• Provided data:
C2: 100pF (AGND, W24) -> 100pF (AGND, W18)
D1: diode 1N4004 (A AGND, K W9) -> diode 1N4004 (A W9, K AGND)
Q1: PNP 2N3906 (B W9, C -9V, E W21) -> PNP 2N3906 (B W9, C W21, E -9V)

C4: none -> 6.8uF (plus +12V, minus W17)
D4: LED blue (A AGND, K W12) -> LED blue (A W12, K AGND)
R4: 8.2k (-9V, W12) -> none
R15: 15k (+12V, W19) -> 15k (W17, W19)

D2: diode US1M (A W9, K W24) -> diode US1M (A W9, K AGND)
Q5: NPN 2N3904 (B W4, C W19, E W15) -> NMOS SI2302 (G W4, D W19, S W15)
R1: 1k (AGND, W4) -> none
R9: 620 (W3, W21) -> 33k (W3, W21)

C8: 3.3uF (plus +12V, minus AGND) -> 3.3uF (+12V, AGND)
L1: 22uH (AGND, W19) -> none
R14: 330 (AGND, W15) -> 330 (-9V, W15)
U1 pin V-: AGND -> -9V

--

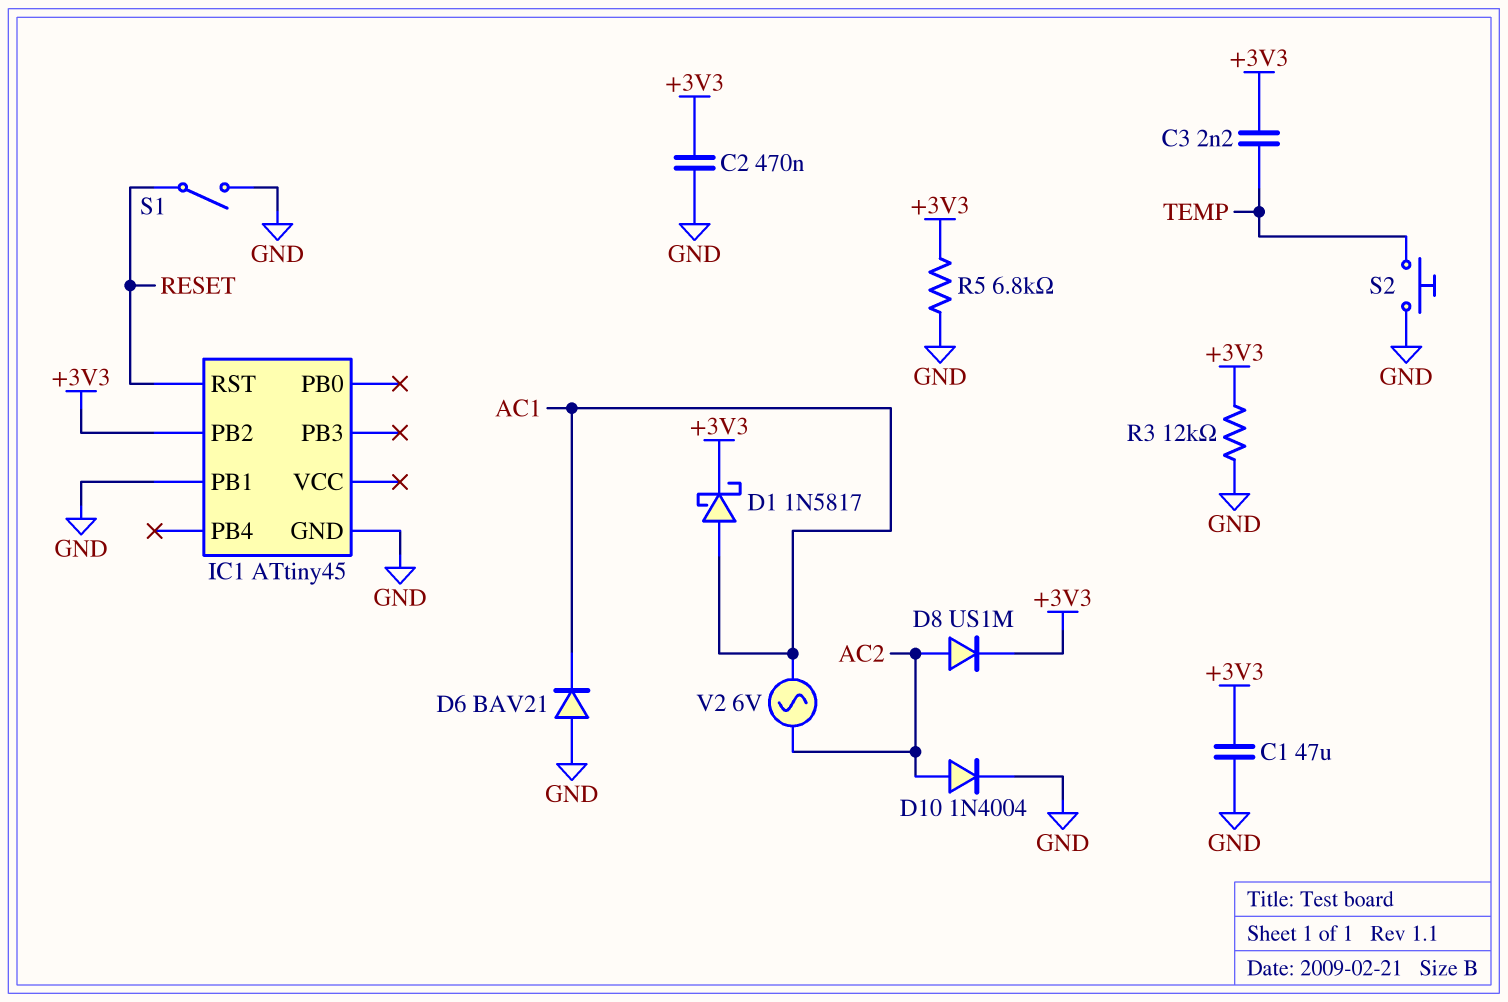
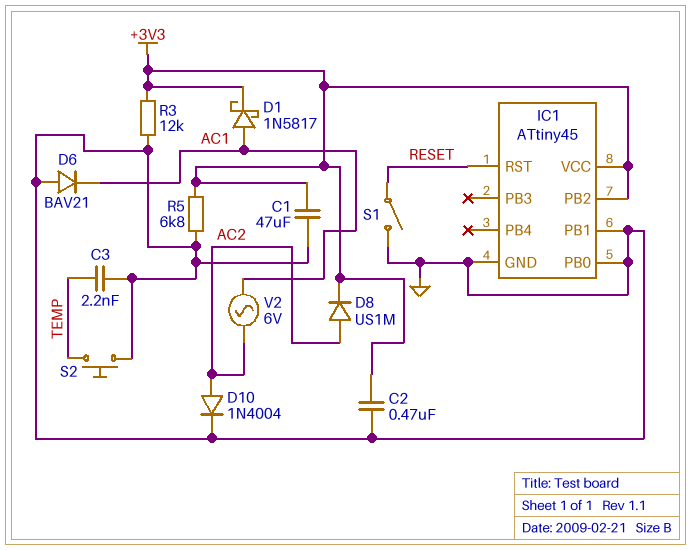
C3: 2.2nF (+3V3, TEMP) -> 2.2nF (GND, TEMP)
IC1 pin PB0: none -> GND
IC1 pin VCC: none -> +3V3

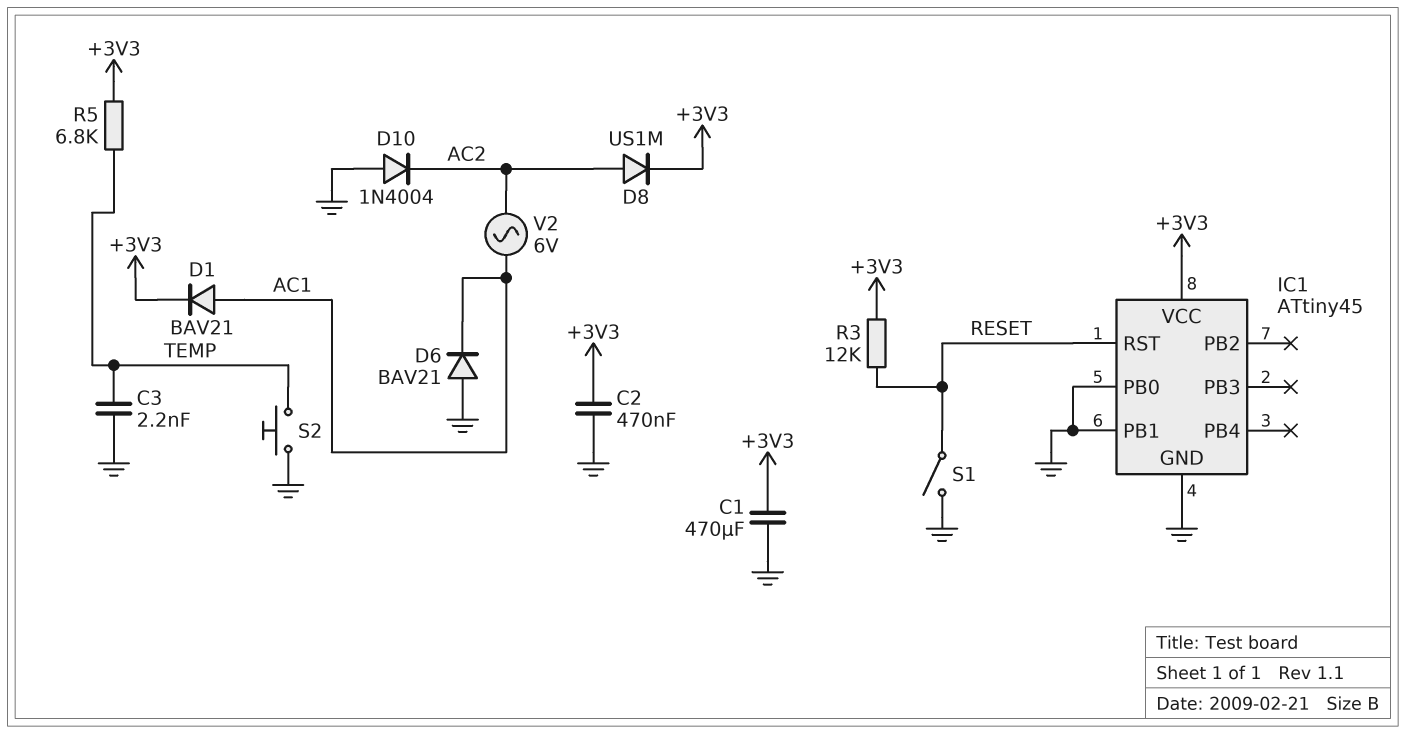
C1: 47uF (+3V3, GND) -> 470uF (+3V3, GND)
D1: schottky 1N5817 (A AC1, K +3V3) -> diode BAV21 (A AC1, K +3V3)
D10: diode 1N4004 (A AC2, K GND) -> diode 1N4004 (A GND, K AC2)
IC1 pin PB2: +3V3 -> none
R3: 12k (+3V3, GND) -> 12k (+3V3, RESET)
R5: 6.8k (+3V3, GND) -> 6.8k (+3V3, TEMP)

==

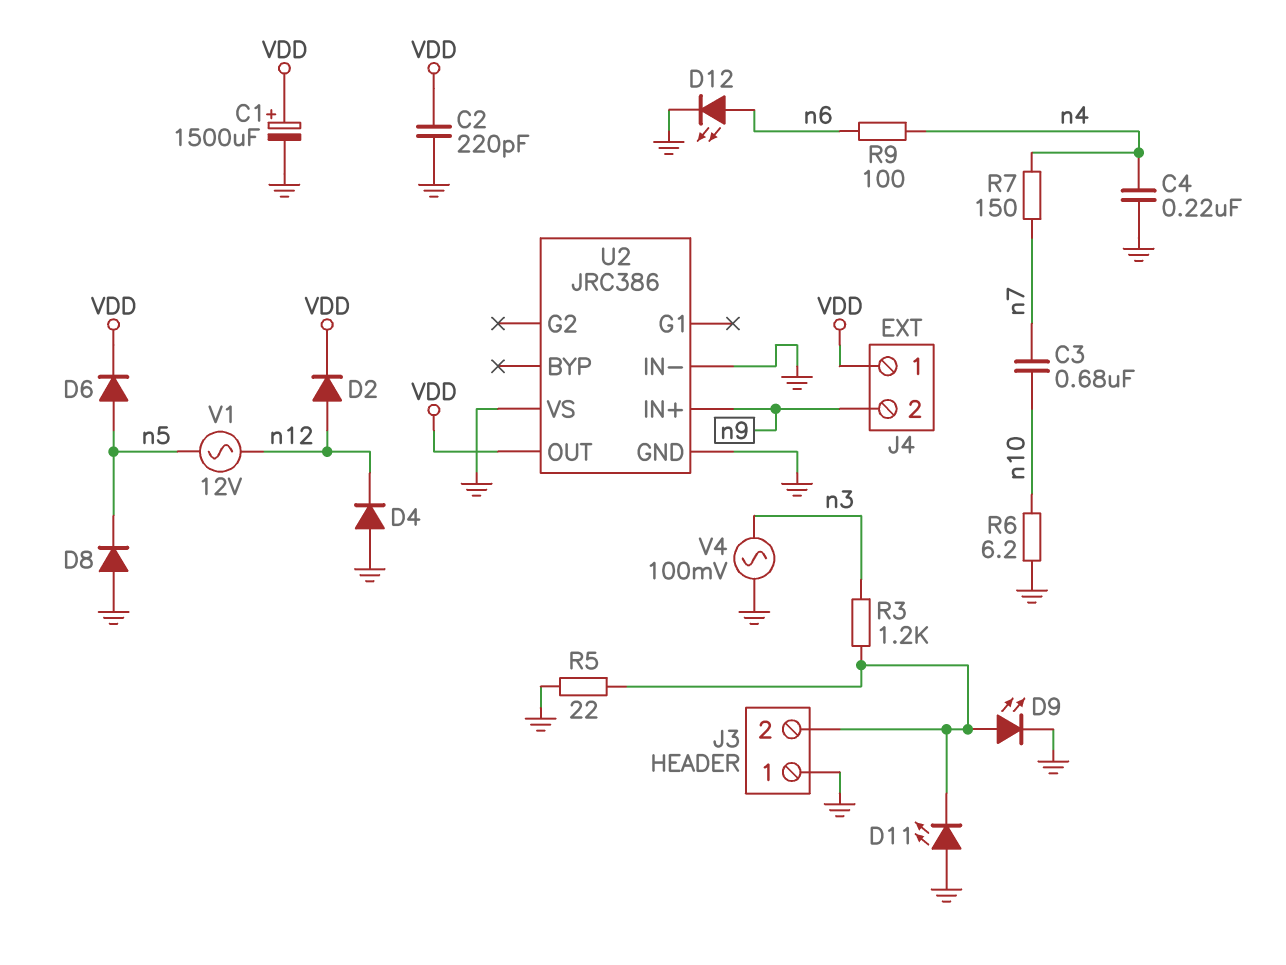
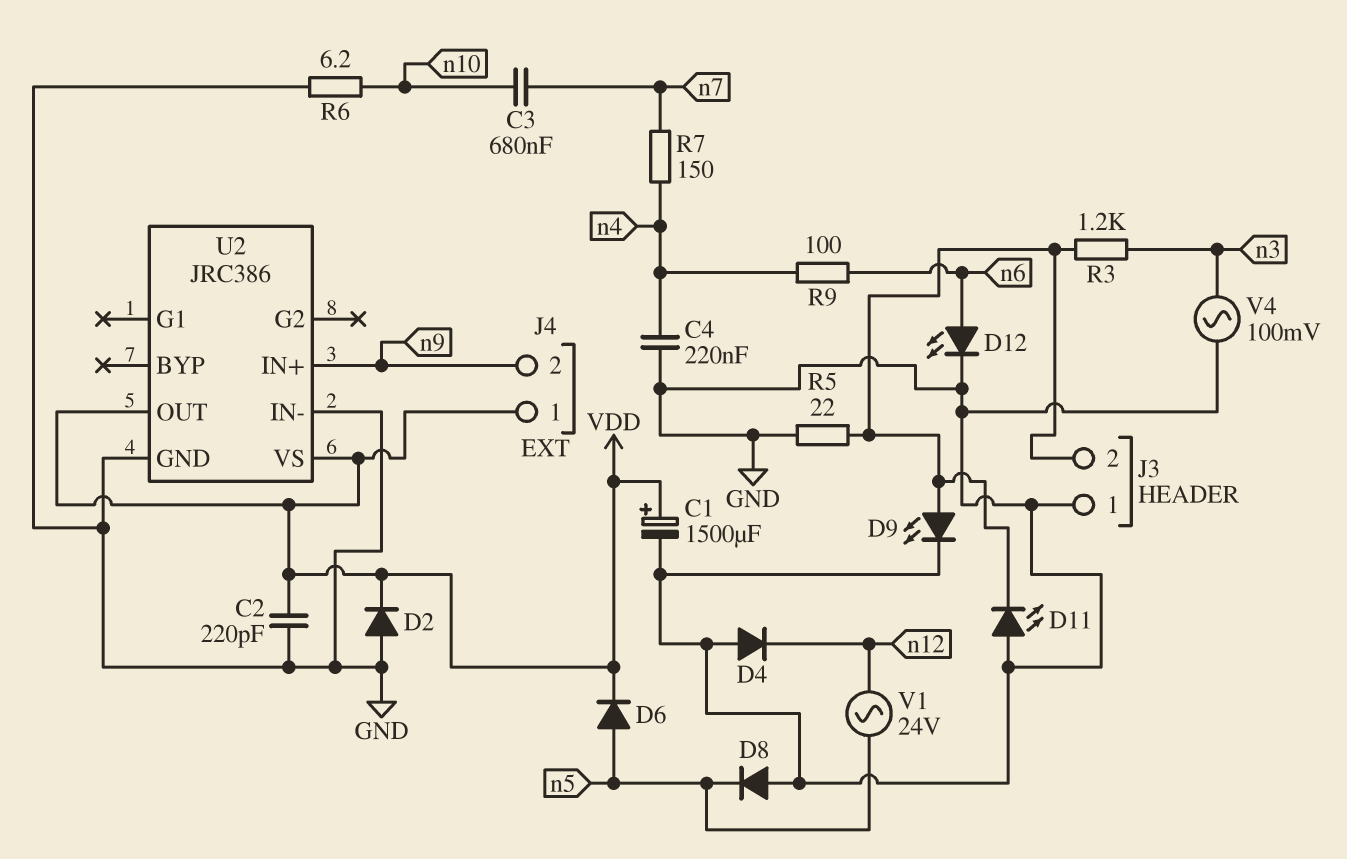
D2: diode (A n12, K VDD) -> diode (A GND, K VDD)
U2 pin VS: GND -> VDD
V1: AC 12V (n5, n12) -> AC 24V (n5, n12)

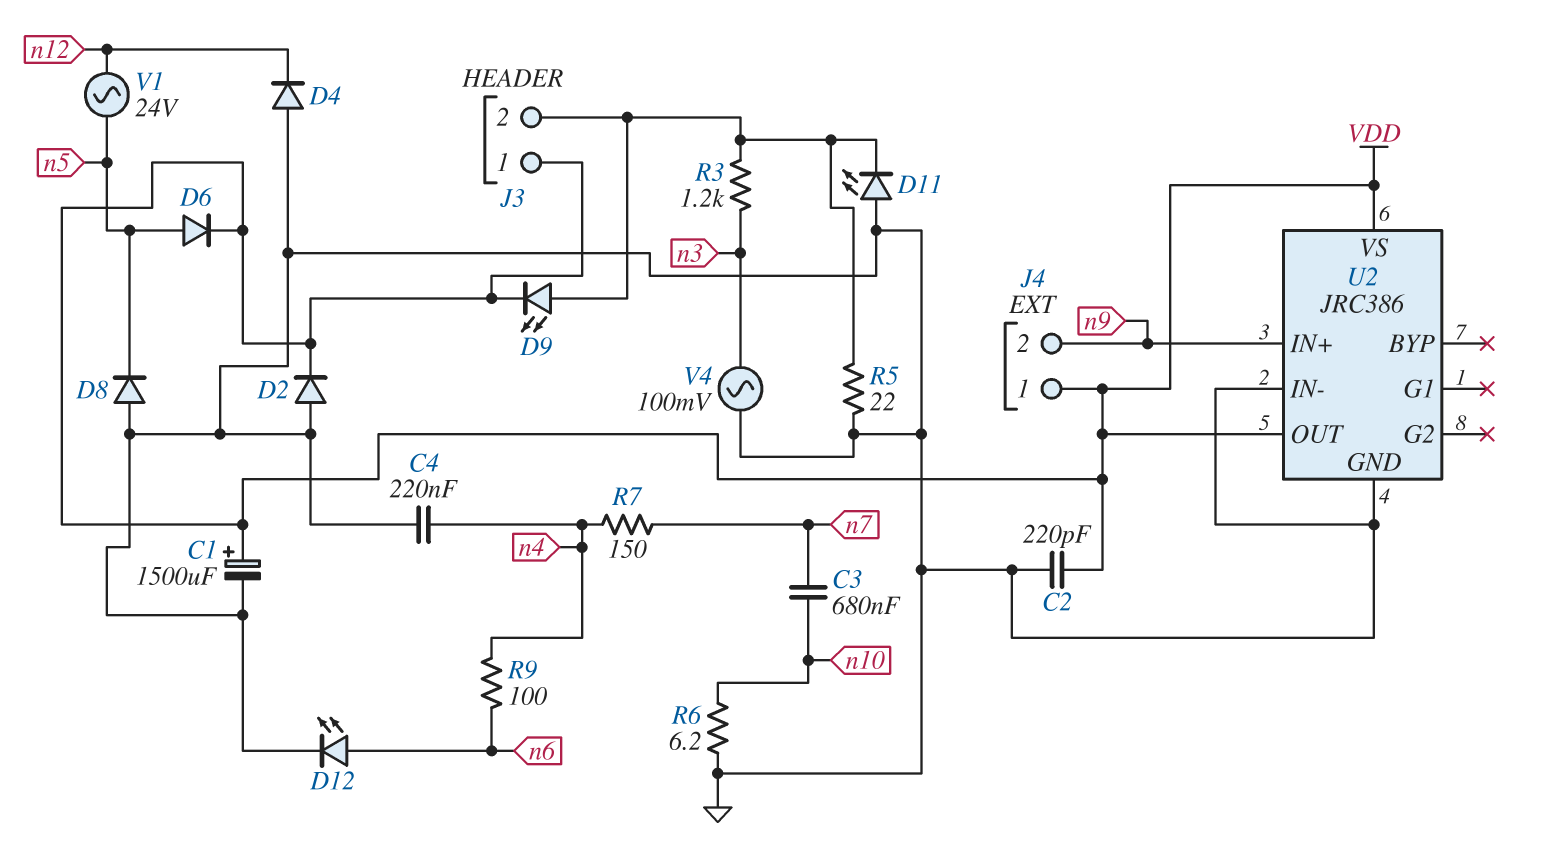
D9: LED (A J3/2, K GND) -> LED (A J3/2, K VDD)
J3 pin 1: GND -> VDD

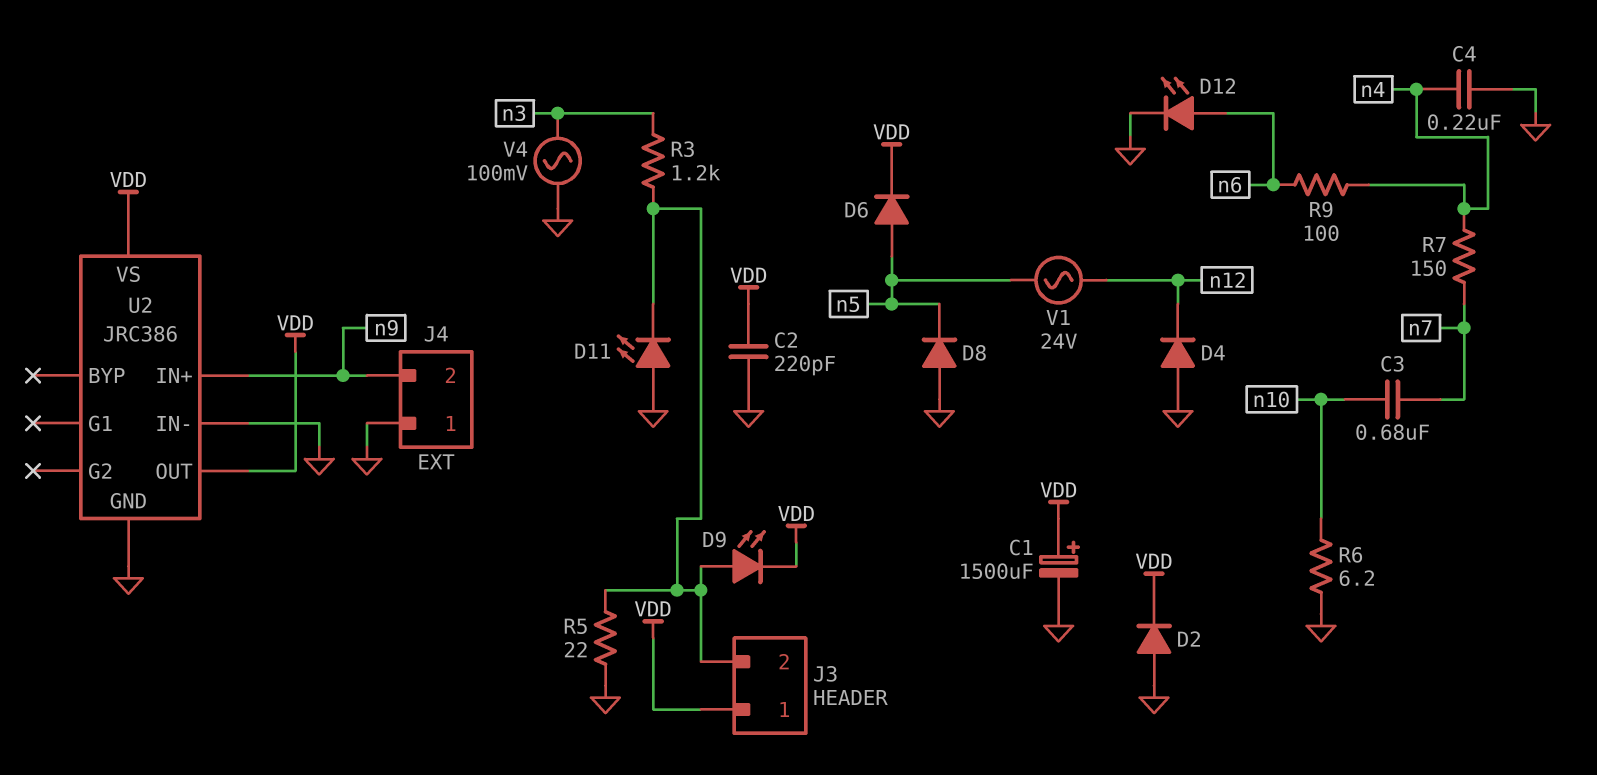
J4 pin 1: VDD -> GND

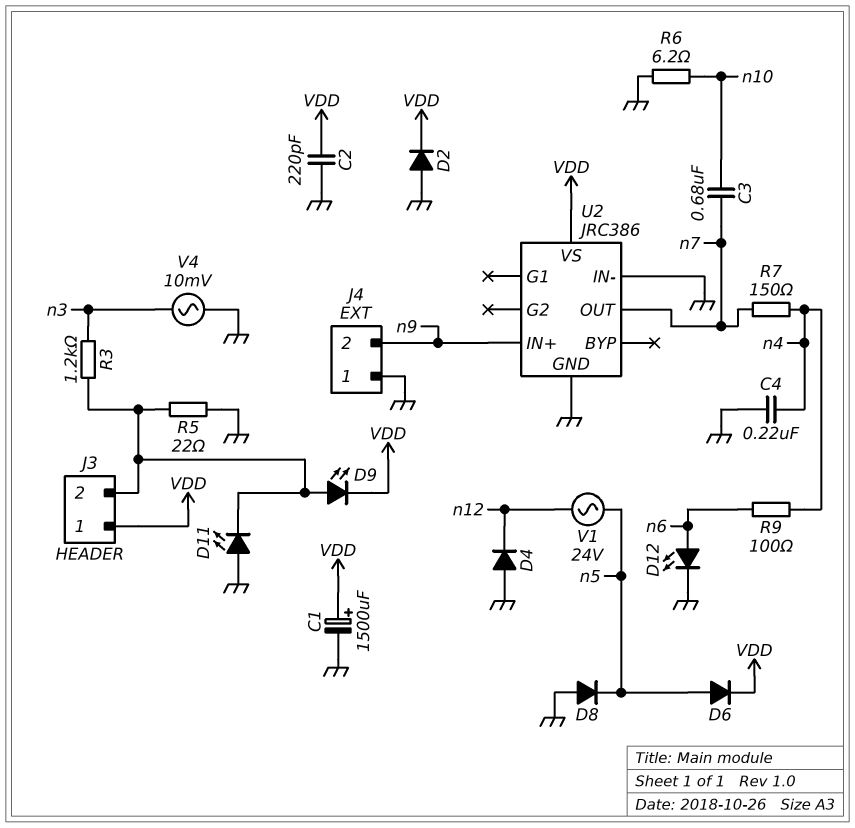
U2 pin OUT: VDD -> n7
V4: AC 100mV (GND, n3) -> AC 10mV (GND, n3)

• Task: Starting at the line with "C2: 100pF (AGND, W24) -> 100pF (AGND, W18)" and ending at the line with "U1 pin V-: AGND -> -9V", print each line of the listing above exactly, with no other lines.

• Response for this exercise:
C2: 100pF (AGND, W24) -> 100pF (AGND, W18)
D1: diode 1N4004 (A AGND, K W9) -> diode 1N4004 (A W9, K AGND)
Q1: PNP 2N3906 (B W9, C -9V, E W21) -> PNP 2N3906 (B W9, C W21, E -9V)

C4: none -> 6.8uF (plus +12V, minus W17)
D4: LED blue (A AGND, K W12) -> LED blue (A W12, K AGND)
R4: 8.2k (-9V, W12) -> none
R15: 15k (+12V, W19) -> 15k (W17, W19)

D2: diode US1M (A W9, K W24) -> diode US1M (A W9, K AGND)
Q5: NPN 2N3904 (B W4, C W19, E W15) -> NMOS SI2302 (G W4, D W19, S W15)
R1: 1k (AGND, W4) -> none
R9: 620 (W3, W21) -> 33k (W3, W21)

C8: 3.3uF (plus +12V, minus AGND) -> 3.3uF (+12V, AGND)
L1: 22uH (AGND, W19) -> none
R14: 330 (AGND, W15) -> 330 (-9V, W15)
U1 pin V-: AGND -> -9V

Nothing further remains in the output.